For this item, repeat the material exactly while omitting its pictures.
****************************************
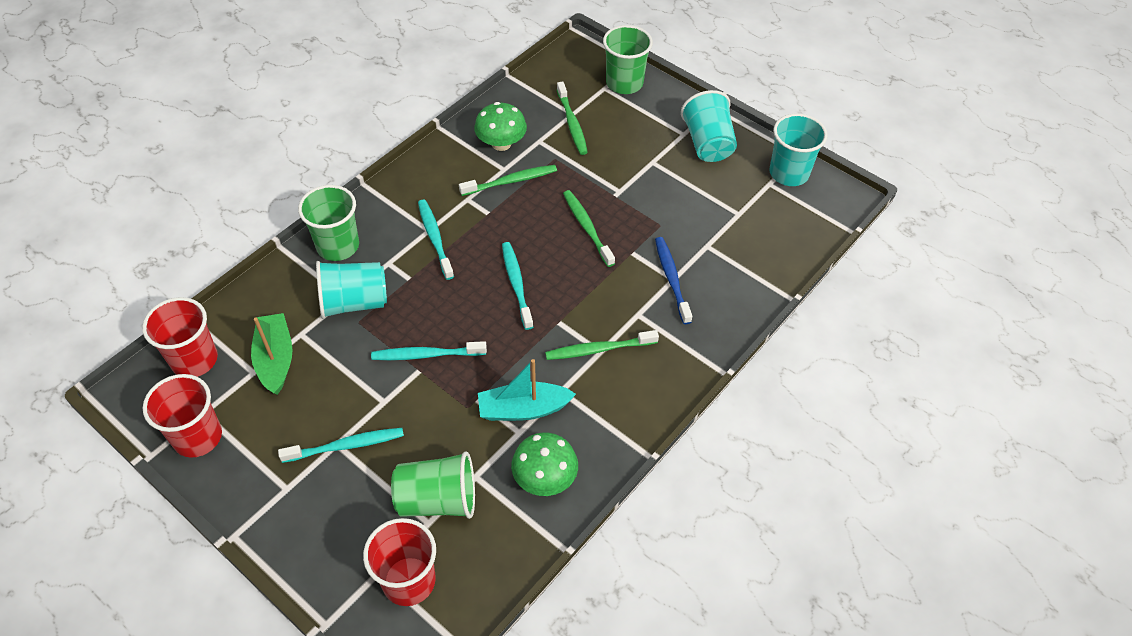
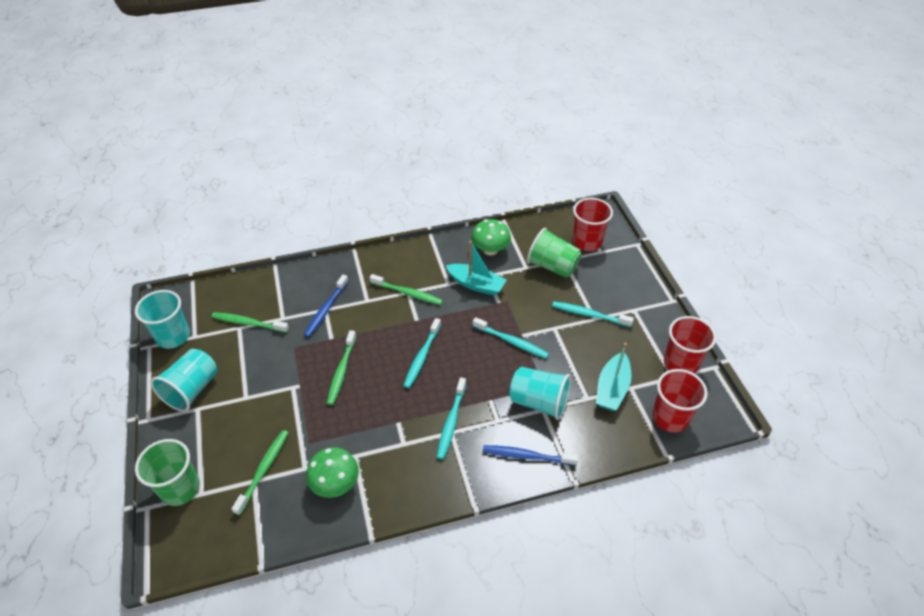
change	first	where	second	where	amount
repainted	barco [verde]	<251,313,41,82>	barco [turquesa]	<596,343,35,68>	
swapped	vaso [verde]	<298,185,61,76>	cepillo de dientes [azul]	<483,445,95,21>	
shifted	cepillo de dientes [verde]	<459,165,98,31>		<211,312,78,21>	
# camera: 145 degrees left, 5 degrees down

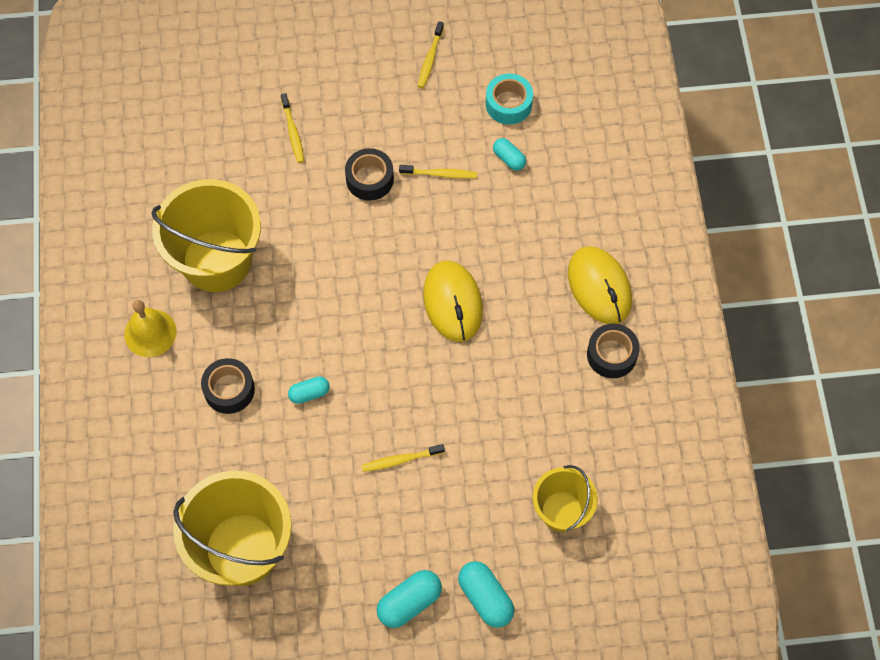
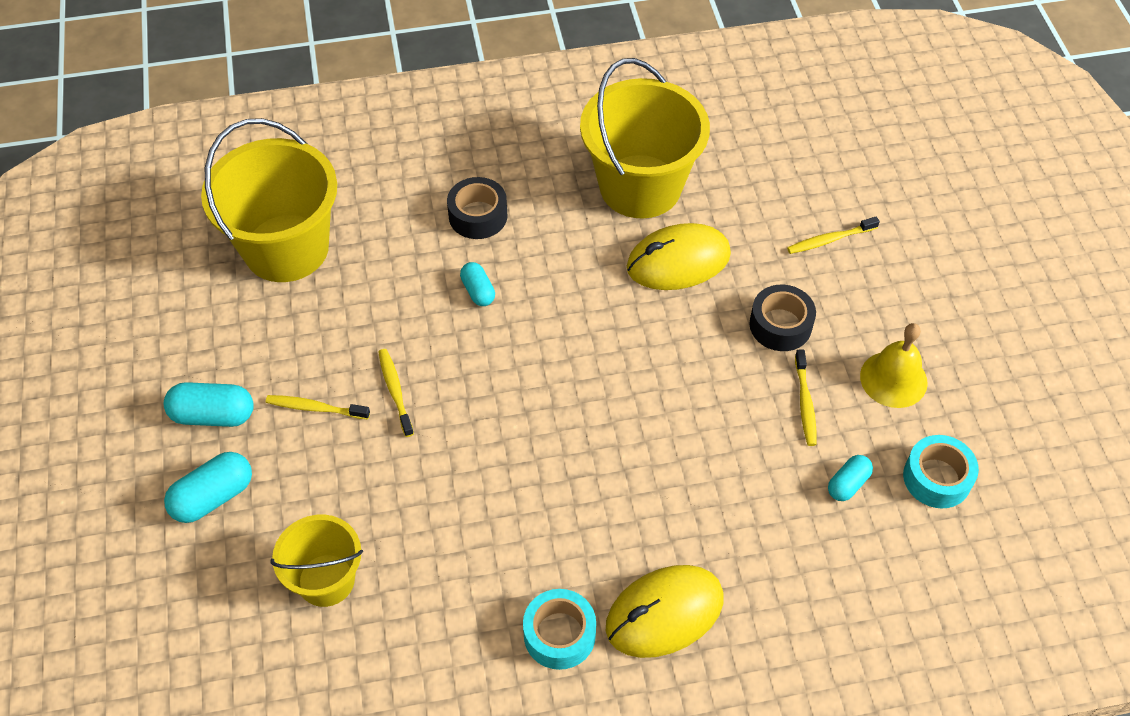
change	first	where	second	where	amount
shifted	campana [amarillo]	<124,300,52,57>		<860,323,68,85>	
rotated	cápsula [turquesa]	<376,570,66,58>		<164,382,90,45>	45 degrees counterclockwise
shifted	cepillo de dientes [amarillo]	<418,21,26,67>		<266,395,104,24>	
shifted	ratón [amarillo]	<423,261,60,81>		<627,223,104,67>	
repainted	cinta adhesiva [negro]	<587,324,53,54>	cinta adhesiva [turquesa]	<523,589,73,81>	
# camera: 85 degrees right, 10 degrees down

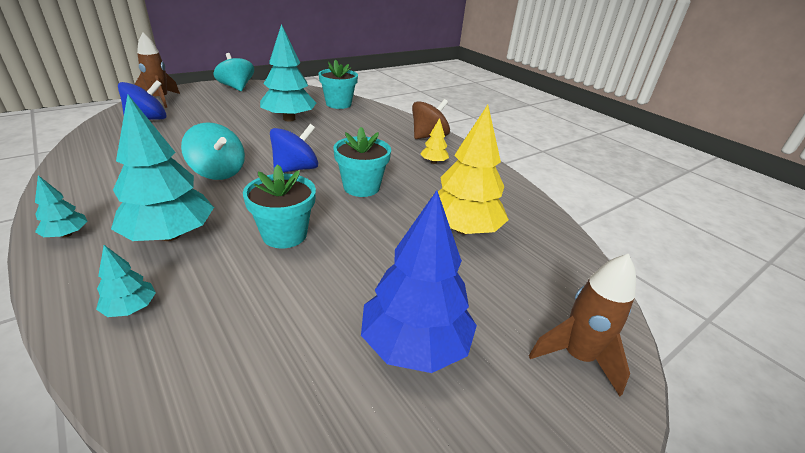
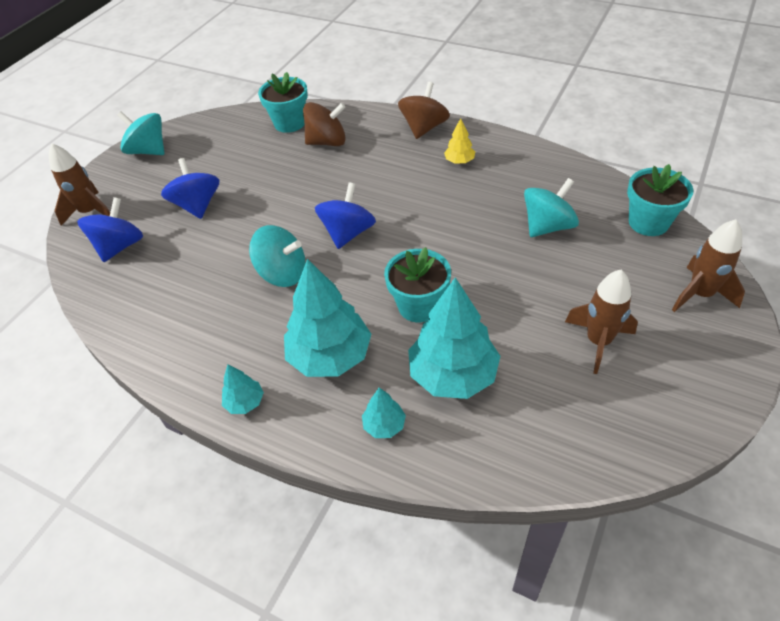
change	first	where	second	where	amount
shifted	árbol [turquesa]	<260,24,56,98>		<408,277,93,122>	
shifted	maceta [turquesa]	<333,127,58,70>		<627,164,66,72>	
swapped	árbol [azul]	<361,190,116,183>	cohete [marrón]	<565,270,73,104>	
swapped	árbol [amarillo]	<433,105,76,130>	peonza [turquesa]	<524,178,55,59>	
new			peonza [azul]	<161,158,58,61>	
new			peonza [marrón]	<303,102,43,44>	
# camera: 20 degrees left, 15 degrees up

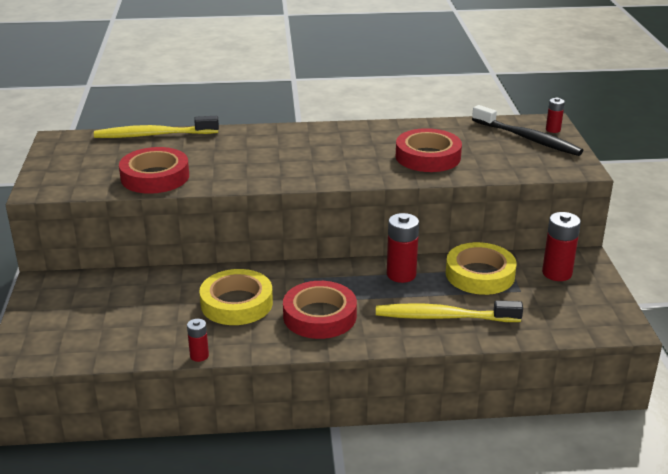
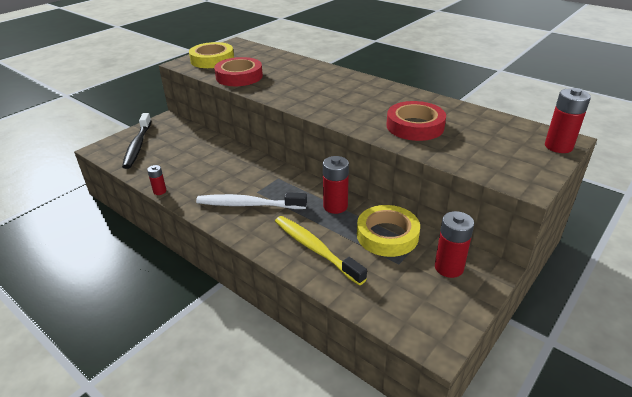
change	first	where	second	where	amount
gone	cepillo de dientes [amarillo]	<94,116,125,22>			
shifted	cinta adhesiva [amarillo]	<199,269,74,56>		<189,42,45,26>	
swapped	cinta adhesiva [rojo]	<283,281,74,58>	cepillo de dientes [blanco]	<196,192,111,17>	
shifted	cepillo de dientes [negro]	<472,105,111,51>		<122,113,29,56>	
scaled	pila [rojo]	<546,98,19,35>		<545,88,46,65>	x1.79
# camera: 45 degrees right, 5 degrees up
****************************************
◆ Answer for this exercise ◆
change	first	where	second	where	amount
repainted	barco [verde]	<251,313,41,82>	barco [turquesa]	<596,343,35,68>	
swapped	vaso [verde]	<298,185,61,76>	cepillo de dientes [azul]	<483,445,95,21>	
shifted	cepillo de dientes [verde]	<459,165,98,31>		<211,312,78,21>	
# camera: 145 degrees left, 5 degrees down

change	first	where	second	where	amount
shifted	campana [amarillo]	<124,300,52,57>		<860,323,68,85>	
rotated	cápsula [turquesa]	<376,570,66,58>		<164,382,90,45>	45 degrees counterclockwise
shifted	cepillo de dientes [amarillo]	<418,21,26,67>		<266,395,104,24>	
shifted	ratón [amarillo]	<423,261,60,81>		<627,223,104,67>	
repainted	cinta adhesiva [negro]	<587,324,53,54>	cinta adhesiva [turquesa]	<523,589,73,81>	
# camera: 85 degrees right, 10 degrees down

change	first	where	second	where	amount
shifted	árbol [turquesa]	<260,24,56,98>		<408,277,93,122>	
shifted	maceta [turquesa]	<333,127,58,70>		<627,164,66,72>	
swapped	árbol [azul]	<361,190,116,183>	cohete [marrón]	<565,270,73,104>	
swapped	árbol [amarillo]	<433,105,76,130>	peonza [turquesa]	<524,178,55,59>	
new			peonza [azul]	<161,158,58,61>	
new			peonza [marrón]	<303,102,43,44>	
# camera: 20 degrees left, 15 degrees up

change	first	where	second	where	amount
gone	cepillo de dientes [amarillo]	<94,116,125,22>			
shifted	cinta adhesiva [amarillo]	<199,269,74,56>		<189,42,45,26>	
swapped	cinta adhesiva [rojo]	<283,281,74,58>	cepillo de dientes [blanco]	<196,192,111,17>	
shifted	cepillo de dientes [negro]	<472,105,111,51>		<122,113,29,56>	
scaled	pila [rojo]	<546,98,19,35>		<545,88,46,65>	x1.79
# camera: 45 degrees right, 5 degrees up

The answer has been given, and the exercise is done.